**Exercise requirements:**
All lines in the records below that hold "none" are to be shown.

[Before and after images]
- - - - - - -

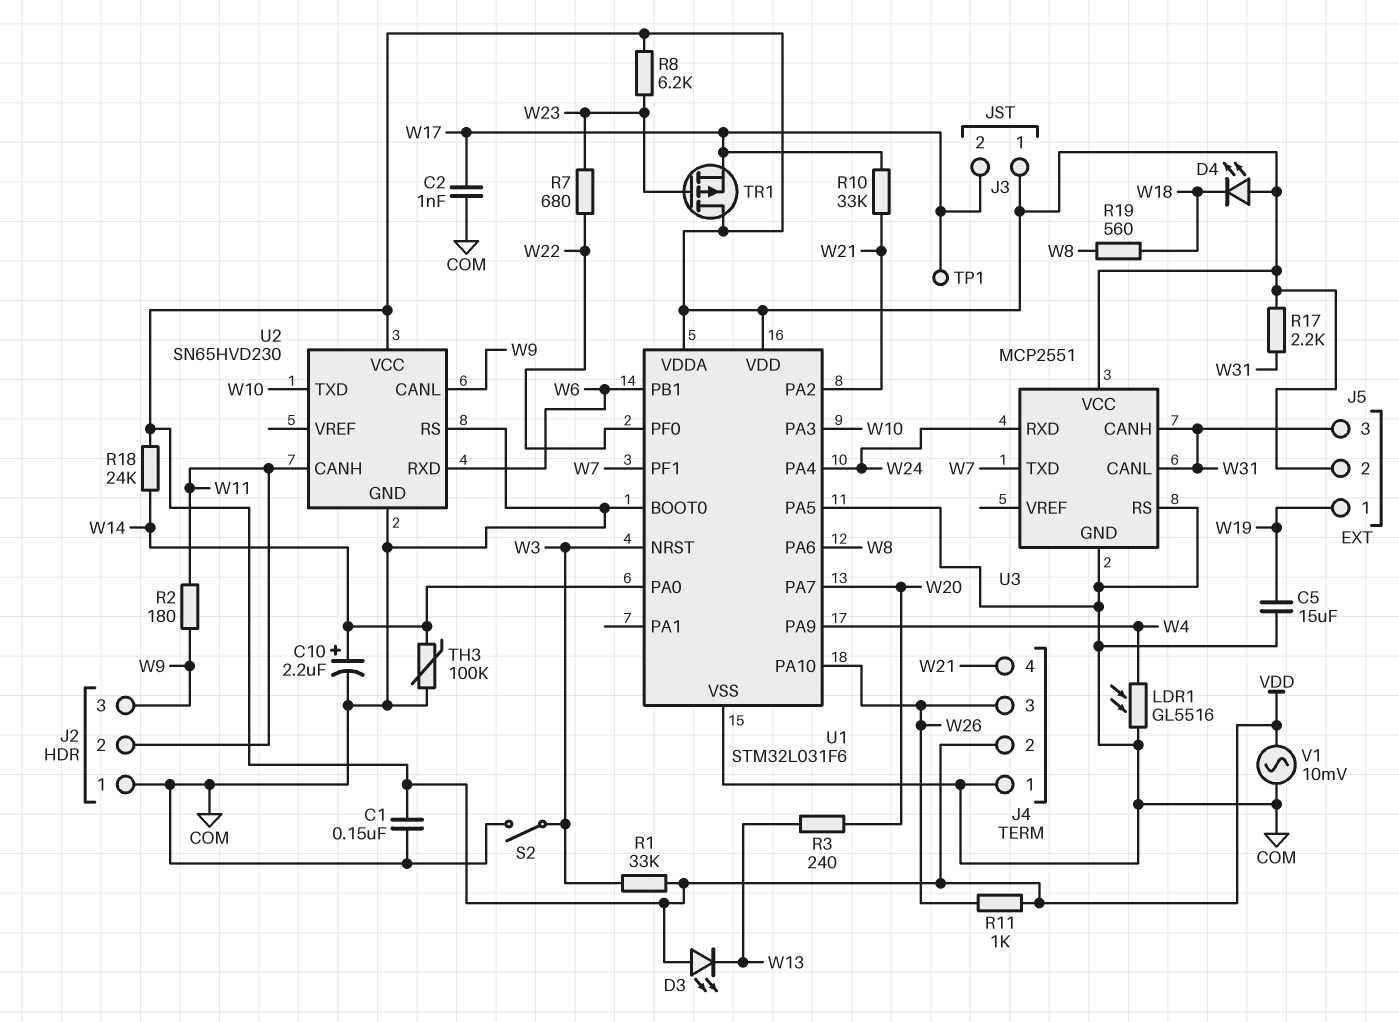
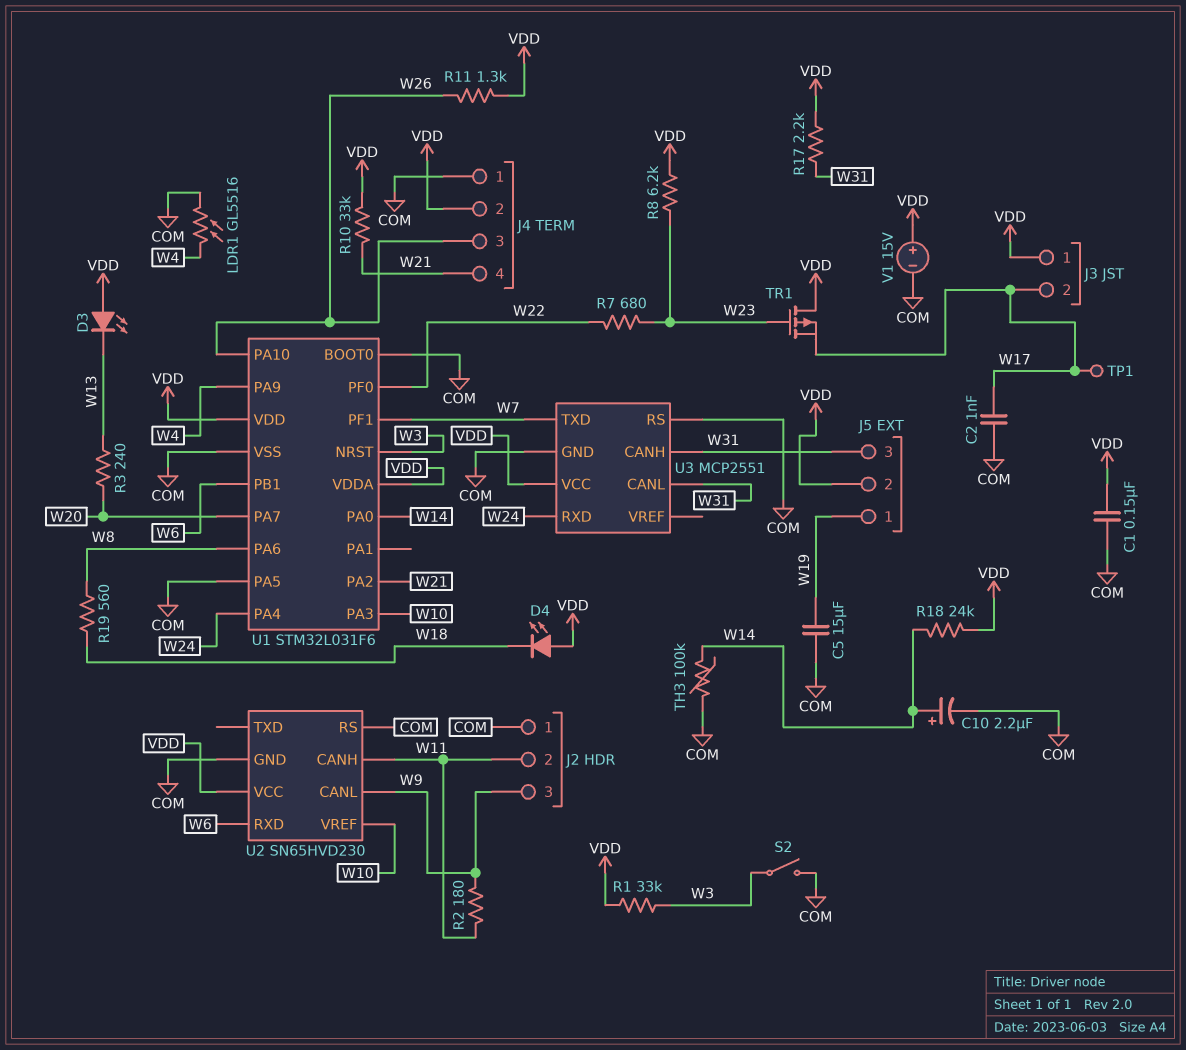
R10: 33k (W17, W21) -> 33k (VDD, W21)
R11: 1k (VDD, W26) -> 1.3k (VDD, W26)
U2 pin TXD: W10 -> none
U2 pin VREF: none -> W10
V1: AC 10mV (COM, VDD) -> 15V (plus VDD, minus COM)

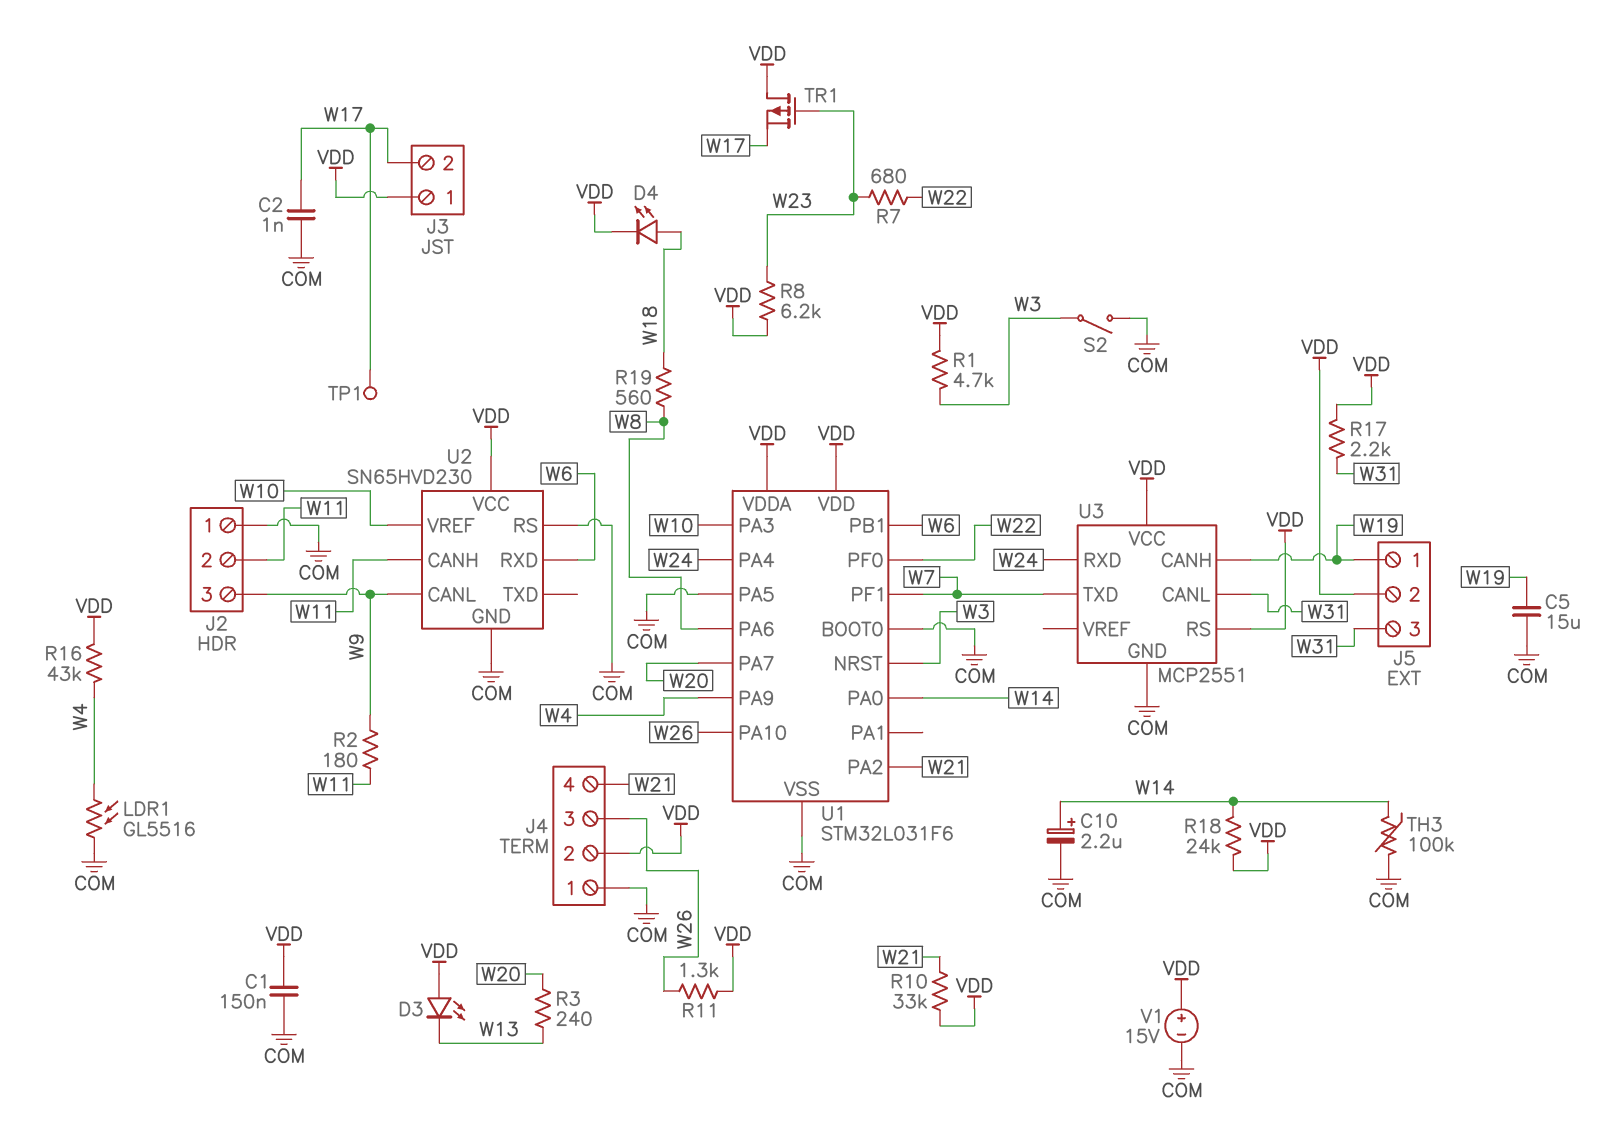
D4: LED (A VDD, K W18) -> LED (A W18, K VDD)
R1: 33k (VDD, W3) -> 4.7k (VDD, W3)
R16: none -> 43k (VDD, W4)
U3 pin CANH: W31 -> W19
U3 pin RS: COM -> VDD

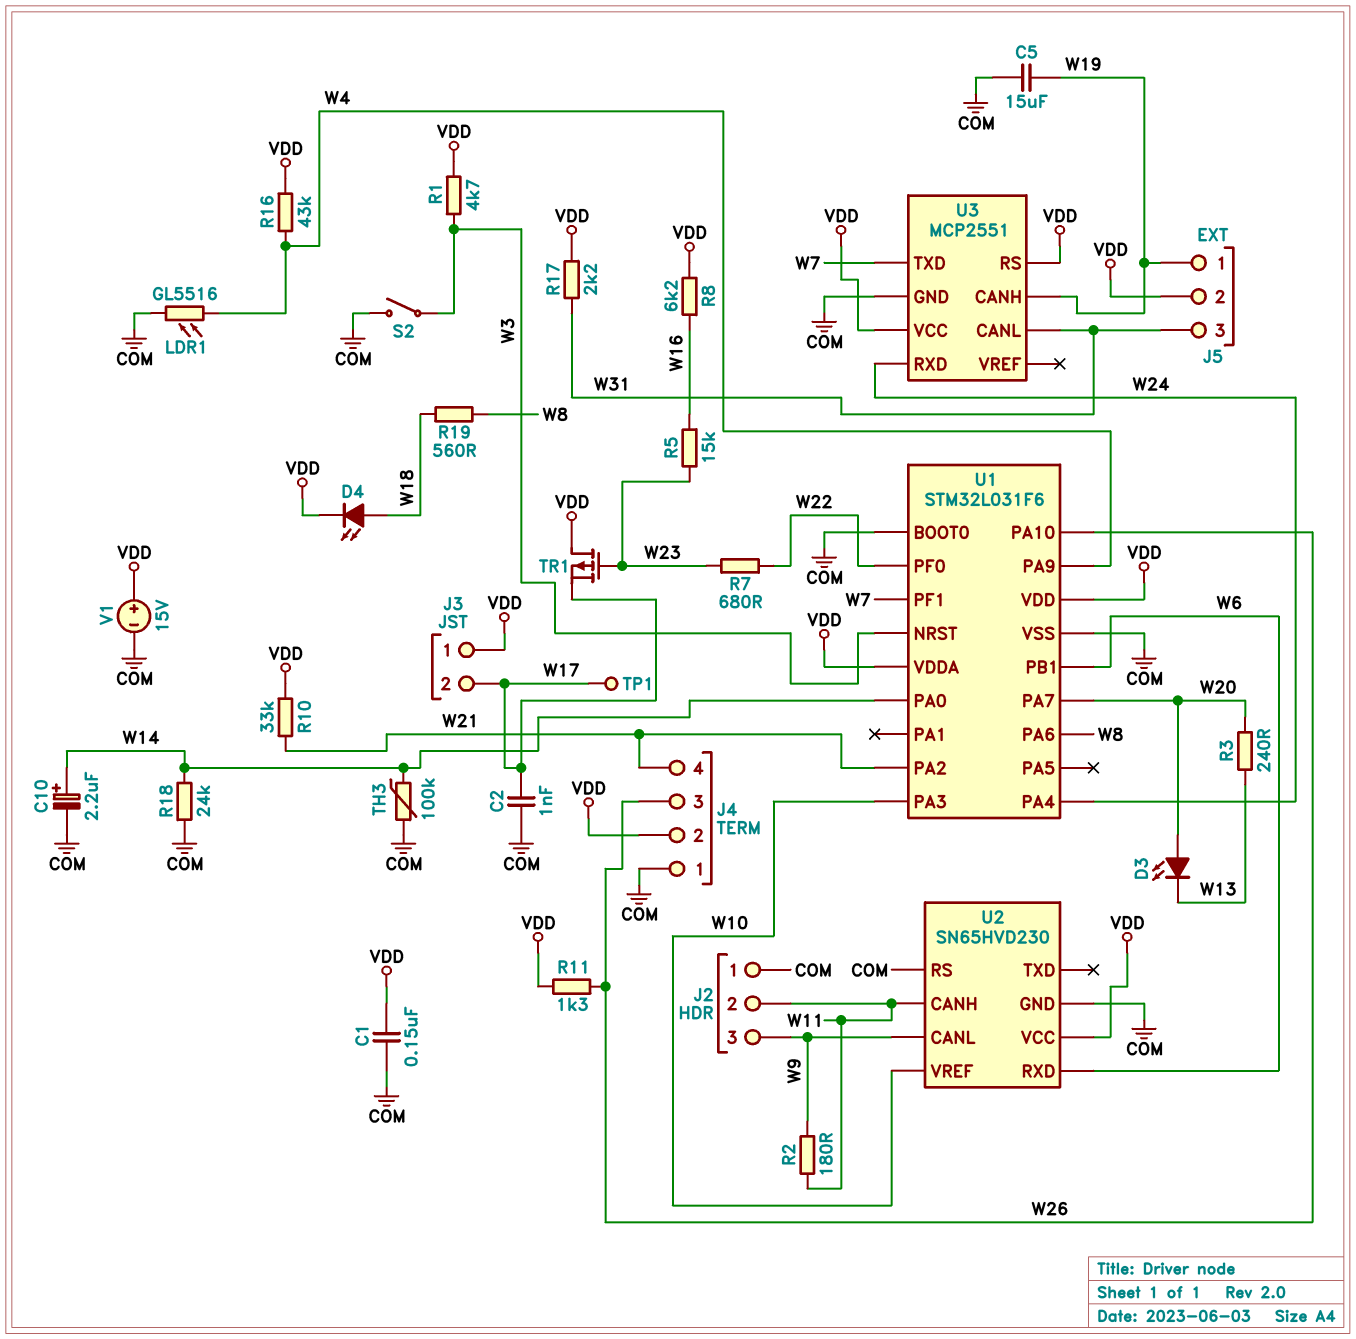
D3: LED (A VDD, K W13) -> LED (A W20, K W13)
R5: none -> 15k (W16, W23)
R8: 6.2k (VDD, W23) -> 6.2k (VDD, W16)
R18: 24k (VDD, W14) -> 24k (COM, W14)
U1 pin PA5: COM -> none

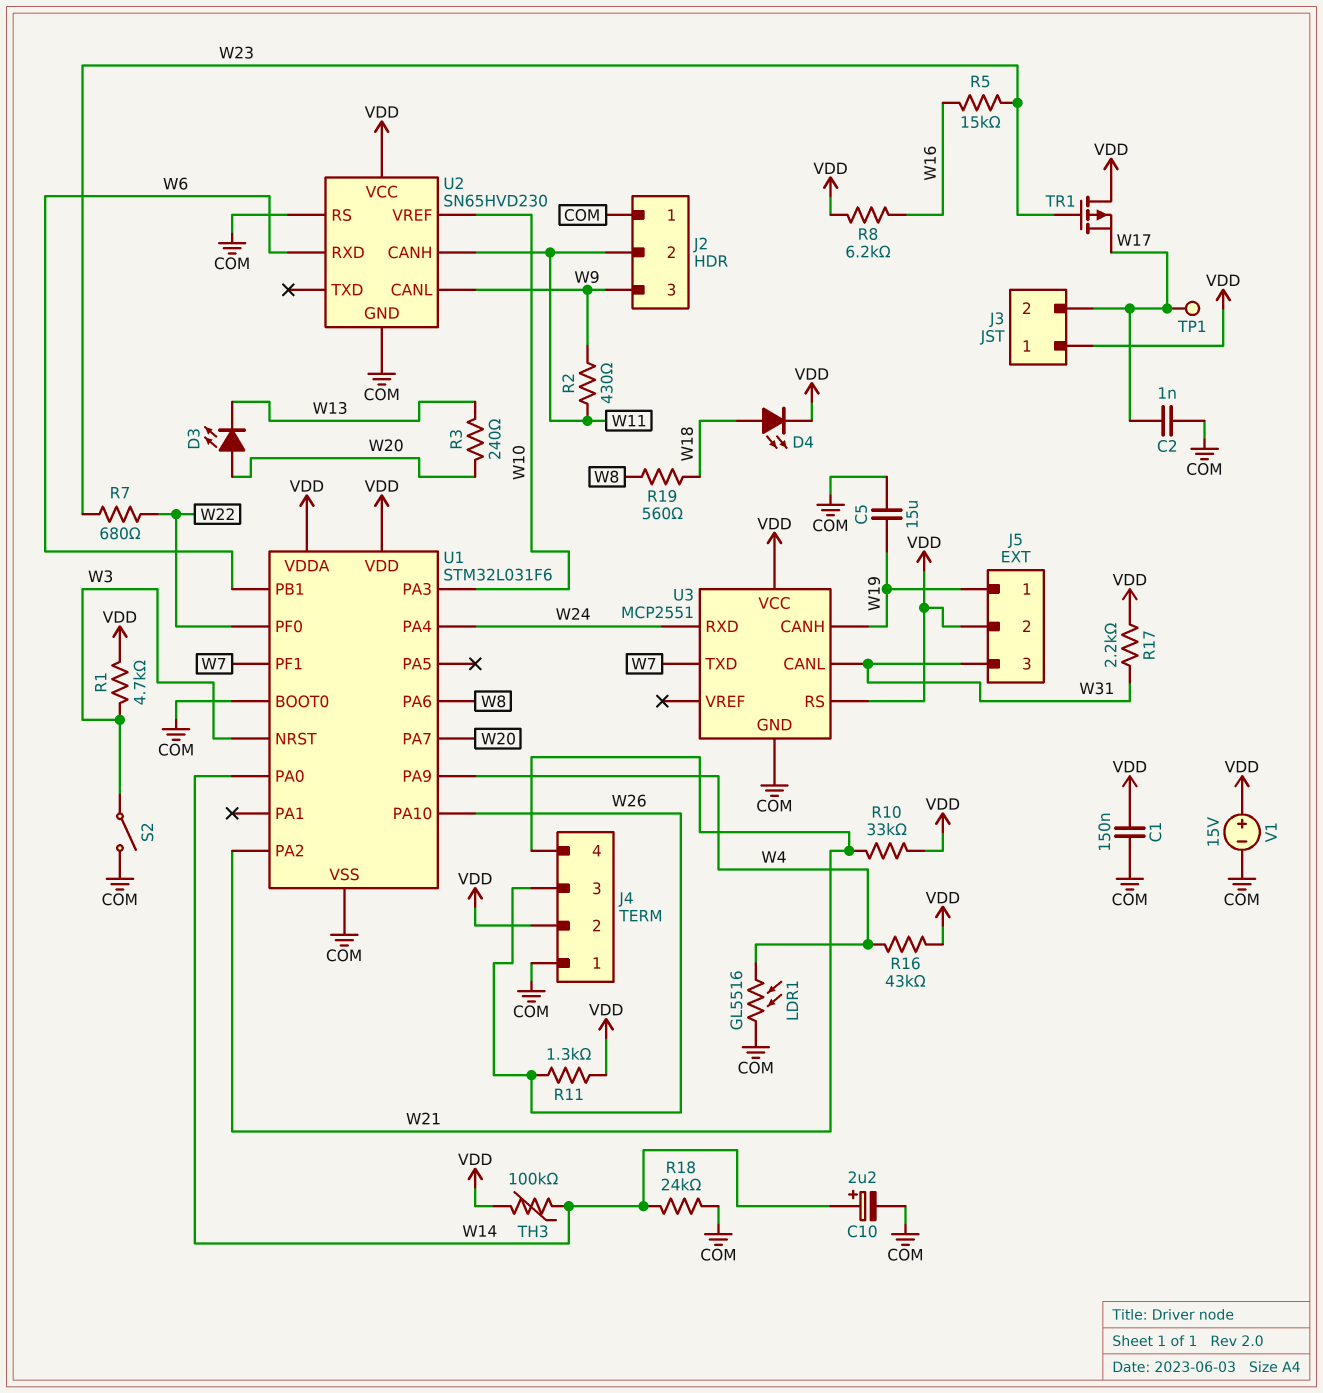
R2: 180 (W9, W11) -> 430 (W9, W11)
TH3: 100k (COM, W14) -> 100k (VDD, W14)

- - - - - - -

**Answer to the problem:**
U2 pin TXD: W10 -> none
U2 pin VREF: none -> W10
R16: none -> 43k (VDD, W4)
R5: none -> 15k (W16, W23)
U1 pin PA5: COM -> none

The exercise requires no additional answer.